[Synthetic geometry scene data]
· · · · ·
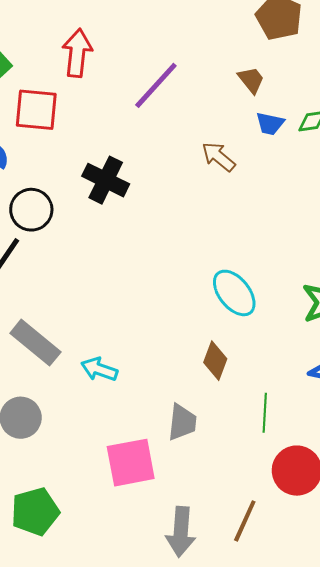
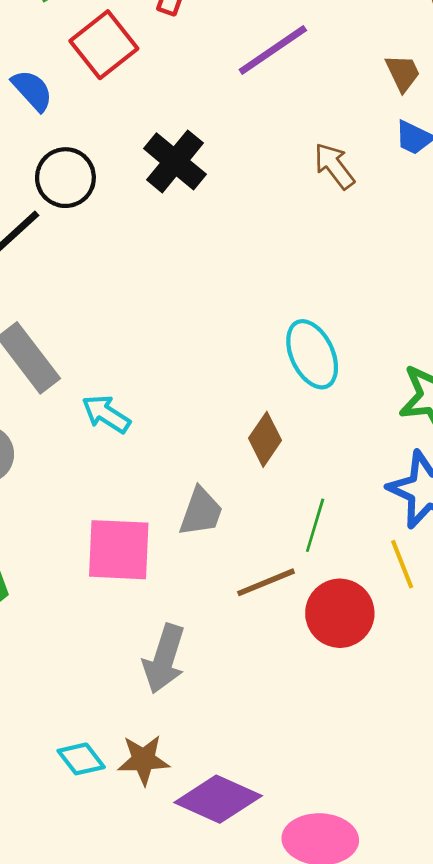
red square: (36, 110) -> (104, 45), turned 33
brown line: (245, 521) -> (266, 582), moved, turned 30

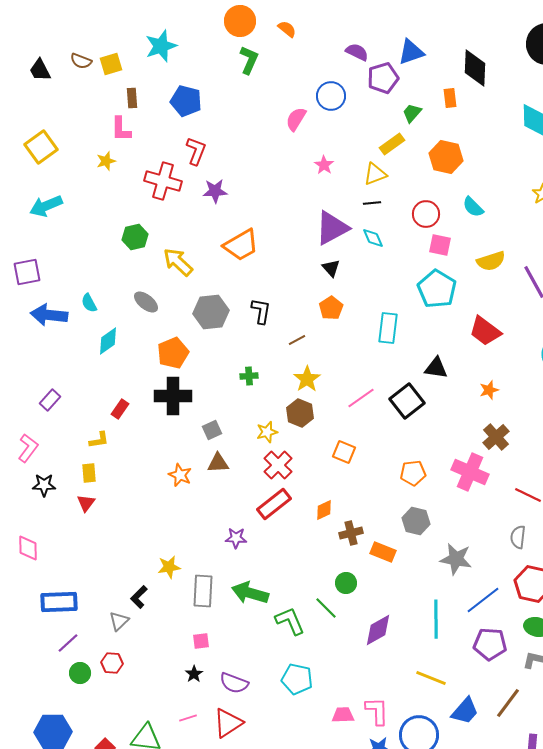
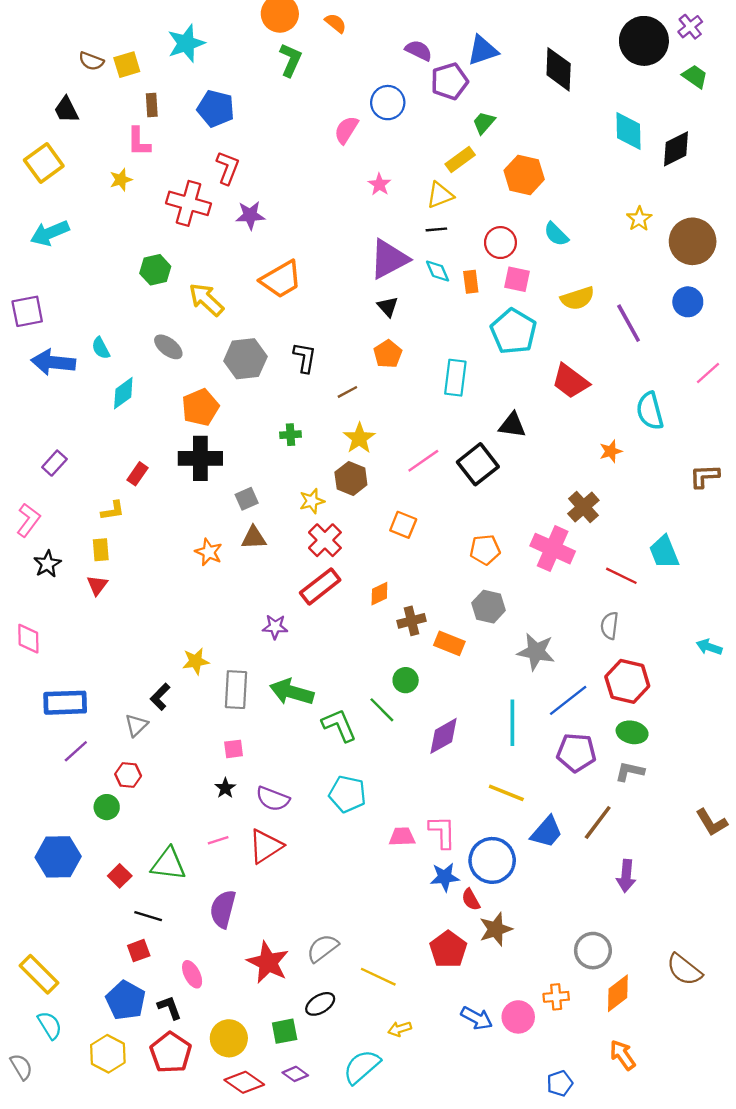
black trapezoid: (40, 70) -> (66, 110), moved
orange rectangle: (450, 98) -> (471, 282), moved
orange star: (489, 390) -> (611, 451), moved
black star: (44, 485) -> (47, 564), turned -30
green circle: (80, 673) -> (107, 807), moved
· · · · ·
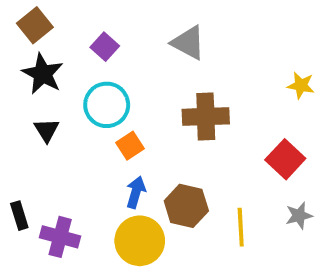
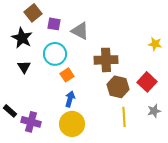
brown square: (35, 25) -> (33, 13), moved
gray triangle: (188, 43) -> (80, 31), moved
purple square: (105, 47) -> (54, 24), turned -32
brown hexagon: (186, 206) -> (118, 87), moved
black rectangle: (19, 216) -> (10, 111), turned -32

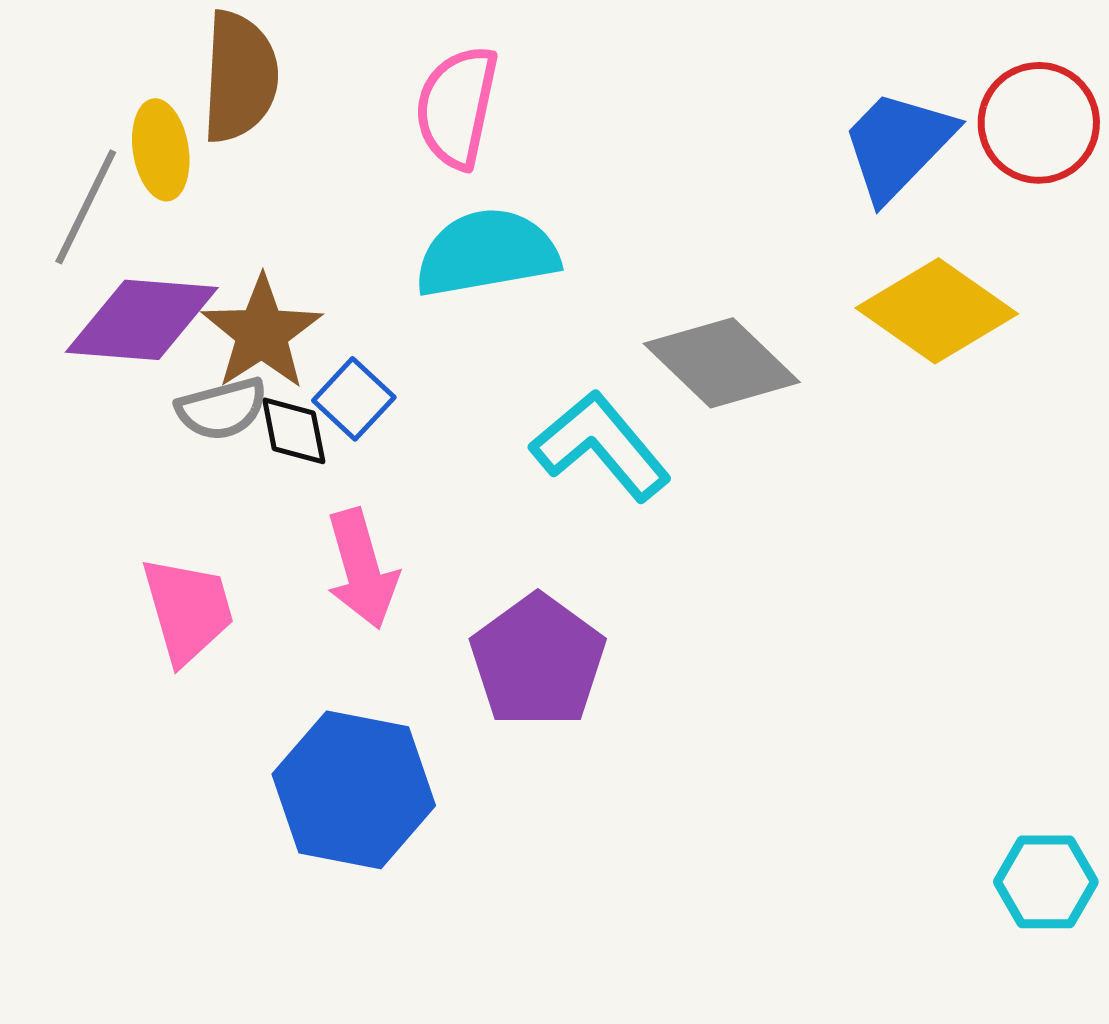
· · · · ·
DIRECTIONS :: Above are the records; copy each line from them that includes the string "brown".

ANSWER AREA ::
brown line: (245, 521) -> (266, 582), moved, turned 30
brown square: (35, 25) -> (33, 13), moved
brown hexagon: (186, 206) -> (118, 87), moved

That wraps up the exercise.